Change listing data
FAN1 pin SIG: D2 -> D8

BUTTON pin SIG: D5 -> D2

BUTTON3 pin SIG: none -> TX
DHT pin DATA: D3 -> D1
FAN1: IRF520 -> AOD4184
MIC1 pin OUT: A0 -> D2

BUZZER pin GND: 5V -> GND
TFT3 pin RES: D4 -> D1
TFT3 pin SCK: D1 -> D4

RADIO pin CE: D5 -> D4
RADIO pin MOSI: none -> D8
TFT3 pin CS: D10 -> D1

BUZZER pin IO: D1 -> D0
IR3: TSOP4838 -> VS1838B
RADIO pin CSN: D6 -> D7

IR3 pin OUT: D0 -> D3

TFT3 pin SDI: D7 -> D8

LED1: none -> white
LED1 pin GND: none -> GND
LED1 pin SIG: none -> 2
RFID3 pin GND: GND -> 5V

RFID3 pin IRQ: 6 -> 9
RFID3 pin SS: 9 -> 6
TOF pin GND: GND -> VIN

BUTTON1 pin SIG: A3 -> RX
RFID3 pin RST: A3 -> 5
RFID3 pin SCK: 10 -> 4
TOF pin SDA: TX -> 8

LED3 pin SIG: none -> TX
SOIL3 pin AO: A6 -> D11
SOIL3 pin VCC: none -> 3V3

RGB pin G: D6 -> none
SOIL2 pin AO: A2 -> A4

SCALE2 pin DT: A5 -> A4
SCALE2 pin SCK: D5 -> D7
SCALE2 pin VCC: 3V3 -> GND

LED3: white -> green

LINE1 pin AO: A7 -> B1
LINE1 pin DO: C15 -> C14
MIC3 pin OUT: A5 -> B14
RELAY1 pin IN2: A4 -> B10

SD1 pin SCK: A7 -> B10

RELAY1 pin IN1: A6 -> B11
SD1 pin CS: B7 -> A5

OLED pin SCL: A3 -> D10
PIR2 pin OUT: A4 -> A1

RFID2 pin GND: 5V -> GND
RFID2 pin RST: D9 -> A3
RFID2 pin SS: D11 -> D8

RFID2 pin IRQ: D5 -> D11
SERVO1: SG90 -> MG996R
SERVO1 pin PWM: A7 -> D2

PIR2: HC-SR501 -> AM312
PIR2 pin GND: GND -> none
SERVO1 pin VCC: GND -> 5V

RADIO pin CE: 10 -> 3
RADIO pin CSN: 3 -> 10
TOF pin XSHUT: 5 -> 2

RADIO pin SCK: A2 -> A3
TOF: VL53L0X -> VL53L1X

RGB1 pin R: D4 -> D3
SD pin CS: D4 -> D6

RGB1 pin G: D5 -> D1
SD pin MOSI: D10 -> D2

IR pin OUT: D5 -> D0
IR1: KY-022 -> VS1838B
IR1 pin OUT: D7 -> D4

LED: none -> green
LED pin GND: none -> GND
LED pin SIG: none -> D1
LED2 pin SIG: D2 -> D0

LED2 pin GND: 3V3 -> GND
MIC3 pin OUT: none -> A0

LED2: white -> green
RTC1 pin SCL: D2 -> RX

• **Action item**: Give back exactly the lines running from the line that has "SCALE2 pin DT: A5 -> A4" to the end of the entries above.

• **Solution below**:
SCALE2 pin DT: A5 -> A4
SCALE2 pin SCK: D5 -> D7
SCALE2 pin VCC: 3V3 -> GND

LED3: white -> green

LINE1 pin AO: A7 -> B1
LINE1 pin DO: C15 -> C14
MIC3 pin OUT: A5 -> B14
RELAY1 pin IN2: A4 -> B10

SD1 pin SCK: A7 -> B10

RELAY1 pin IN1: A6 -> B11
SD1 pin CS: B7 -> A5

OLED pin SCL: A3 -> D10
PIR2 pin OUT: A4 -> A1

RFID2 pin GND: 5V -> GND
RFID2 pin RST: D9 -> A3
RFID2 pin SS: D11 -> D8

RFID2 pin IRQ: D5 -> D11
SERVO1: SG90 -> MG996R
SERVO1 pin PWM: A7 -> D2

PIR2: HC-SR501 -> AM312
PIR2 pin GND: GND -> none
SERVO1 pin VCC: GND -> 5V

RADIO pin CE: 10 -> 3
RADIO pin CSN: 3 -> 10
TOF pin XSHUT: 5 -> 2

RADIO pin SCK: A2 -> A3
TOF: VL53L0X -> VL53L1X

RGB1 pin R: D4 -> D3
SD pin CS: D4 -> D6

RGB1 pin G: D5 -> D1
SD pin MOSI: D10 -> D2

IR pin OUT: D5 -> D0
IR1: KY-022 -> VS1838B
IR1 pin OUT: D7 -> D4

LED: none -> green
LED pin GND: none -> GND
LED pin SIG: none -> D1
LED2 pin SIG: D2 -> D0

LED2 pin GND: 3V3 -> GND
MIC3 pin OUT: none -> A0

LED2: white -> green
RTC1 pin SCL: D2 -> RX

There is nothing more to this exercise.